* _WHAT IS REQUIRED_
For the material below, return exactly the lines starting at the one holding "LINE3 pin AO: RX -> A3" and ending at the one holding "RGB1 pin G: A0 -> D7", counting both as part of the range.

>>

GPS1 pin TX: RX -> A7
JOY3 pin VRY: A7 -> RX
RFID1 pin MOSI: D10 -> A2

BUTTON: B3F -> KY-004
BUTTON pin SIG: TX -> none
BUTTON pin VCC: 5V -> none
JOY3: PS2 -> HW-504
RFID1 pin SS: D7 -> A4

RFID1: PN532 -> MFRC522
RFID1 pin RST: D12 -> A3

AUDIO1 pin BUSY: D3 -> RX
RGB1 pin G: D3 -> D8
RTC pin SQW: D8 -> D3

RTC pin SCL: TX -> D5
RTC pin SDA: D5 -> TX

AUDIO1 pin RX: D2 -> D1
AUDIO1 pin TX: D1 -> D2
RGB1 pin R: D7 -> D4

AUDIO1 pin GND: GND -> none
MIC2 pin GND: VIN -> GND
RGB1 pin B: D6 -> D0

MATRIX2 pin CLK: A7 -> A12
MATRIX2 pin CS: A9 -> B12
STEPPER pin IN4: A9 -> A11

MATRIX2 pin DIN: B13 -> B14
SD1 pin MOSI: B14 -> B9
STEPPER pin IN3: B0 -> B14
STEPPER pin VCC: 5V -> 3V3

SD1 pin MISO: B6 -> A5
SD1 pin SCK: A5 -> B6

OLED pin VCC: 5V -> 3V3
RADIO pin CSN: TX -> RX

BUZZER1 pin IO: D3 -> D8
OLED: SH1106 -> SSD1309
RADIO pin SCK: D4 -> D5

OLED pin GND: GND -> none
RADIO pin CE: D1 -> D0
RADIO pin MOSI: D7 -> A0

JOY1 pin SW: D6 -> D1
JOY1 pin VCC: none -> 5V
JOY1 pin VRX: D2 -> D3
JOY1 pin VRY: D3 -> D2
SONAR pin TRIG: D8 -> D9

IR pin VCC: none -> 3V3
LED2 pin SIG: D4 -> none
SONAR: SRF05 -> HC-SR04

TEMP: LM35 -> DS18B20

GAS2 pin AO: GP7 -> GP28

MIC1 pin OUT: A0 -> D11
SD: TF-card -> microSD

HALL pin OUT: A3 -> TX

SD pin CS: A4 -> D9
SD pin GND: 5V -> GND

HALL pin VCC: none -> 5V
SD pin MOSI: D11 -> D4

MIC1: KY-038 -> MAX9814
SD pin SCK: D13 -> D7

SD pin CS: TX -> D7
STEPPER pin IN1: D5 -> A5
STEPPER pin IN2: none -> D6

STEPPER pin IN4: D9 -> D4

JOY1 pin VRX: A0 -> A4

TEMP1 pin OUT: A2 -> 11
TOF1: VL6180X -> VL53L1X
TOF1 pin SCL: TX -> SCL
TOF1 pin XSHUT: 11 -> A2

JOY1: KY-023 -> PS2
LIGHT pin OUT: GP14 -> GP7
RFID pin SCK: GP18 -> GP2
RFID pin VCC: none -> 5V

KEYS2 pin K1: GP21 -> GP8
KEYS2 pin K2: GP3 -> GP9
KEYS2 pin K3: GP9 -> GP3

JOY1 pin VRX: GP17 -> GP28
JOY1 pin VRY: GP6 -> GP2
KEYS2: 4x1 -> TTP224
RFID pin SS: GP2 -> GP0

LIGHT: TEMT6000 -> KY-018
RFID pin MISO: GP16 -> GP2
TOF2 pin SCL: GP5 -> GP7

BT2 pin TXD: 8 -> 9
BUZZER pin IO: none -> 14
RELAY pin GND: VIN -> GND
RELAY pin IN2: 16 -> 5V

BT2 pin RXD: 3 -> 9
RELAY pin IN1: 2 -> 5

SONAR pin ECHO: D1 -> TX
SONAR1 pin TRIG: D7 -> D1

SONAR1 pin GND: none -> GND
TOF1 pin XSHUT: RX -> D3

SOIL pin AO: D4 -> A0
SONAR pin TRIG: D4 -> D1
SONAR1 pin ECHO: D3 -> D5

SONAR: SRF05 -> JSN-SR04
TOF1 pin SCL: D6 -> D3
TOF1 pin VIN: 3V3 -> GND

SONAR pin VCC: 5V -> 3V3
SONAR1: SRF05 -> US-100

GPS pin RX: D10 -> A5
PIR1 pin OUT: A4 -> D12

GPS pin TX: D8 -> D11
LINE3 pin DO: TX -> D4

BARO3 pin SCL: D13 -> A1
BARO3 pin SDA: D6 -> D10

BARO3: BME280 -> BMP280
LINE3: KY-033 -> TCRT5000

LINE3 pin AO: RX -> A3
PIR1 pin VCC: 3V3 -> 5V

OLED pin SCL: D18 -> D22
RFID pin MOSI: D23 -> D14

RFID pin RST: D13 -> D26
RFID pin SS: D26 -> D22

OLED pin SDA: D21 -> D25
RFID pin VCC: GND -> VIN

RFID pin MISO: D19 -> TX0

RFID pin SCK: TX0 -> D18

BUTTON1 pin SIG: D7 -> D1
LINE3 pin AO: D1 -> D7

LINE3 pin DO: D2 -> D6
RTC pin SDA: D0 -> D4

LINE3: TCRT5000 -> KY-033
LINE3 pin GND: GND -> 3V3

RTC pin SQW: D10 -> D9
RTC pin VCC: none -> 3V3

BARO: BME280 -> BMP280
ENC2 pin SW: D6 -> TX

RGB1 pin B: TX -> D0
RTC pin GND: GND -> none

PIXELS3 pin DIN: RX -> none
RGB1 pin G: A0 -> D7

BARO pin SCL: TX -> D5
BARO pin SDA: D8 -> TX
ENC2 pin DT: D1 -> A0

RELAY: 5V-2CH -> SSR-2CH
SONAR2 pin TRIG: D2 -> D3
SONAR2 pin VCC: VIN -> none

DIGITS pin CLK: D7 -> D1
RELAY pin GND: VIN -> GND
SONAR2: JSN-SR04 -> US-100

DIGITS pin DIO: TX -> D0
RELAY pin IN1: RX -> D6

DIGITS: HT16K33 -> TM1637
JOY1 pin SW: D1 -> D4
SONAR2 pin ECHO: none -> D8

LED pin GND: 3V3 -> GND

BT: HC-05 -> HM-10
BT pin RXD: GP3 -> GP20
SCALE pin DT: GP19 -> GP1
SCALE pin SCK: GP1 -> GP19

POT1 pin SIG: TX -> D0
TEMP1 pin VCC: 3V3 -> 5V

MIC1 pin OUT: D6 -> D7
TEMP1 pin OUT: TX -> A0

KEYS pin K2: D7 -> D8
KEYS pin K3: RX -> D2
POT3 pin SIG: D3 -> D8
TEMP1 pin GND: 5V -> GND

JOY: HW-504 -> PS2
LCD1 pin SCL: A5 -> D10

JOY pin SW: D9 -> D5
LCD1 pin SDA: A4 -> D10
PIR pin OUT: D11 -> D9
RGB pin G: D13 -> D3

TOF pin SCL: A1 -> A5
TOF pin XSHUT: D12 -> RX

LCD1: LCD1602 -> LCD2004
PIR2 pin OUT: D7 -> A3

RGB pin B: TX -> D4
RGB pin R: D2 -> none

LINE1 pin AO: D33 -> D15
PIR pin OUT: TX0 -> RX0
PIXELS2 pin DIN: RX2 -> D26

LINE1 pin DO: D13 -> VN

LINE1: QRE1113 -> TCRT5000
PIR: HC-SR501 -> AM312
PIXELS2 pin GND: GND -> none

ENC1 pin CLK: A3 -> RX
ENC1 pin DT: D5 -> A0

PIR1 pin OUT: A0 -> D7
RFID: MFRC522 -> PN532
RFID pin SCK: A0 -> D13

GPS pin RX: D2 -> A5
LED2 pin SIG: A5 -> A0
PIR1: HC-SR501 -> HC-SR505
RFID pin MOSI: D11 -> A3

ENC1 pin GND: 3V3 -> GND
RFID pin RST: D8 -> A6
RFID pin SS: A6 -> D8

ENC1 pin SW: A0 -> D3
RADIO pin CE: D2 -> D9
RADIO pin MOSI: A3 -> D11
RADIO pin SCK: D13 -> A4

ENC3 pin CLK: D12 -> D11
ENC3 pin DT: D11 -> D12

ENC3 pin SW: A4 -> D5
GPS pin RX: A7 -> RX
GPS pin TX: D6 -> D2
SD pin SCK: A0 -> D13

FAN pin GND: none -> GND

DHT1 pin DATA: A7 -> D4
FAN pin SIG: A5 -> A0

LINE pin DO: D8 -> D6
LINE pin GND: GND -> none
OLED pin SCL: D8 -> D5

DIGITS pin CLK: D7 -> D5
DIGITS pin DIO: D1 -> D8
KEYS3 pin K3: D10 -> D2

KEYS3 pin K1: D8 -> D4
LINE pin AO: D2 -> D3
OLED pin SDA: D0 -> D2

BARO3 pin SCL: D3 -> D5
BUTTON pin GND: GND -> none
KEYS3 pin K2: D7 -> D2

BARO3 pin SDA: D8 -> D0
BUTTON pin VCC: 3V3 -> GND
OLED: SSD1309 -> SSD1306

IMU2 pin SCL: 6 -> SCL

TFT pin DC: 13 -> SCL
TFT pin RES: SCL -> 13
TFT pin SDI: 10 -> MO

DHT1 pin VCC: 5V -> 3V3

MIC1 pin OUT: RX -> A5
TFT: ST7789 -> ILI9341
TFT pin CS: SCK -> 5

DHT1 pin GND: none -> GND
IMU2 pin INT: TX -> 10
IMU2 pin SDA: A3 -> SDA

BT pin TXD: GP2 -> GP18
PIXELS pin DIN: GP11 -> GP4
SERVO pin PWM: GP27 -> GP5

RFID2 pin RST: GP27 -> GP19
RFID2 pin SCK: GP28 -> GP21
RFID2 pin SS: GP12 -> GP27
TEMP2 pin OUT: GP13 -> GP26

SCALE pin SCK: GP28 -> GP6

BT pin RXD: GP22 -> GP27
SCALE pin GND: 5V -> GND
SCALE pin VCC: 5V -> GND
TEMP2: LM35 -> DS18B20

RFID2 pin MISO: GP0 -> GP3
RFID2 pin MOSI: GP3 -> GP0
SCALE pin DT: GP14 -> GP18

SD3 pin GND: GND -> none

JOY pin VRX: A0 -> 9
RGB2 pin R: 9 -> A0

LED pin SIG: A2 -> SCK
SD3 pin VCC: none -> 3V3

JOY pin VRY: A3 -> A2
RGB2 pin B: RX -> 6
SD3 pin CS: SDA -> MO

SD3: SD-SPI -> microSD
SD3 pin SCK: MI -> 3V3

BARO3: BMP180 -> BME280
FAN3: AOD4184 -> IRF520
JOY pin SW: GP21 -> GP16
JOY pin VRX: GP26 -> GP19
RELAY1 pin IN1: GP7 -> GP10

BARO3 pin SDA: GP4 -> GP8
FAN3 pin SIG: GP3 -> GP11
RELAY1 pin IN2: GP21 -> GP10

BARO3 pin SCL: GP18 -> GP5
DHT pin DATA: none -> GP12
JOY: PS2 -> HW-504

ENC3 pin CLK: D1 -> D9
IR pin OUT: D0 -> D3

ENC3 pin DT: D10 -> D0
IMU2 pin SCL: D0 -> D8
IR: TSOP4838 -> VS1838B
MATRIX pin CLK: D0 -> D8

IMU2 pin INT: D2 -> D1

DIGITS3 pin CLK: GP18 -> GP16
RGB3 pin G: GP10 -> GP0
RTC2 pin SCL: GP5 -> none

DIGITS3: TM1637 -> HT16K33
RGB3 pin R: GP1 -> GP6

<<

* _ANSWER BOX_
LINE3 pin AO: RX -> A3
PIR1 pin VCC: 3V3 -> 5V

OLED pin SCL: D18 -> D22
RFID pin MOSI: D23 -> D14

RFID pin RST: D13 -> D26
RFID pin SS: D26 -> D22

OLED pin SDA: D21 -> D25
RFID pin VCC: GND -> VIN

RFID pin MISO: D19 -> TX0

RFID pin SCK: TX0 -> D18

BUTTON1 pin SIG: D7 -> D1
LINE3 pin AO: D1 -> D7

LINE3 pin DO: D2 -> D6
RTC pin SDA: D0 -> D4

LINE3: TCRT5000 -> KY-033
LINE3 pin GND: GND -> 3V3

RTC pin SQW: D10 -> D9
RTC pin VCC: none -> 3V3

BARO: BME280 -> BMP280
ENC2 pin SW: D6 -> TX

RGB1 pin B: TX -> D0
RTC pin GND: GND -> none

PIXELS3 pin DIN: RX -> none
RGB1 pin G: A0 -> D7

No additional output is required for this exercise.